** INPUT DATA follows **

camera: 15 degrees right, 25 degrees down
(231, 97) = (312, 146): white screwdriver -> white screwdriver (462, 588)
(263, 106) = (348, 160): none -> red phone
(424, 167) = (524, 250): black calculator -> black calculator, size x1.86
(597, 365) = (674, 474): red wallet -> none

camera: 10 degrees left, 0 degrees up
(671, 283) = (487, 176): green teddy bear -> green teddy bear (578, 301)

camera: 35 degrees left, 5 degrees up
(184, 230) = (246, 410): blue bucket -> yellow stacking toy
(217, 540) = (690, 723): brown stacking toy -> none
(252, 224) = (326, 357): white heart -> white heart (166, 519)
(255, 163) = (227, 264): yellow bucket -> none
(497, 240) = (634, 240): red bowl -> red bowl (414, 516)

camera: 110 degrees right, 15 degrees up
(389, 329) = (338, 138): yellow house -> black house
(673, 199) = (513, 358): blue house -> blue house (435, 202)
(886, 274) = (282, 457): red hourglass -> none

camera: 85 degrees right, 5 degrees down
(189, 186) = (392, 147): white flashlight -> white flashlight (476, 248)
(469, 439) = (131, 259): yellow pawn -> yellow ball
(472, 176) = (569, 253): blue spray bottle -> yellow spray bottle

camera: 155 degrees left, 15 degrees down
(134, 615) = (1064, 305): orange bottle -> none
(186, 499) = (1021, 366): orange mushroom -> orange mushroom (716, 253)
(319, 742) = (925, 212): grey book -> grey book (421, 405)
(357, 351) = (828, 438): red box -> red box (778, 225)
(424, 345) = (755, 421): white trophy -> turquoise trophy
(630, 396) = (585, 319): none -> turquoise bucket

** End of INPUT DATA **

Down to the last line, restate the records exactly.

camera: 15 degrees right, 25 degrees down
(231, 97) = (312, 146): white screwdriver -> white screwdriver (462, 588)
(263, 106) = (348, 160): none -> red phone
(424, 167) = (524, 250): black calculator -> black calculator, size x1.86
(597, 365) = (674, 474): red wallet -> none

camera: 10 degrees left, 0 degrees up
(671, 283) = (487, 176): green teddy bear -> green teddy bear (578, 301)

camera: 35 degrees left, 5 degrees up
(184, 230) = (246, 410): blue bucket -> yellow stacking toy
(217, 540) = (690, 723): brown stacking toy -> none
(252, 224) = (326, 357): white heart -> white heart (166, 519)
(255, 163) = (227, 264): yellow bucket -> none
(497, 240) = (634, 240): red bowl -> red bowl (414, 516)

camera: 110 degrees right, 15 degrees up
(389, 329) = (338, 138): yellow house -> black house
(673, 199) = (513, 358): blue house -> blue house (435, 202)
(886, 274) = (282, 457): red hourglass -> none

camera: 85 degrees right, 5 degrees down
(189, 186) = (392, 147): white flashlight -> white flashlight (476, 248)
(469, 439) = (131, 259): yellow pawn -> yellow ball
(472, 176) = (569, 253): blue spray bottle -> yellow spray bottle

camera: 155 degrees left, 15 degrees down
(134, 615) = (1064, 305): orange bottle -> none
(186, 499) = (1021, 366): orange mushroom -> orange mushroom (716, 253)
(319, 742) = (925, 212): grey book -> grey book (421, 405)
(357, 351) = (828, 438): red box -> red box (778, 225)
(424, 345) = (755, 421): white trophy -> turquoise trophy
(630, 396) = (585, 319): none -> turquoise bucket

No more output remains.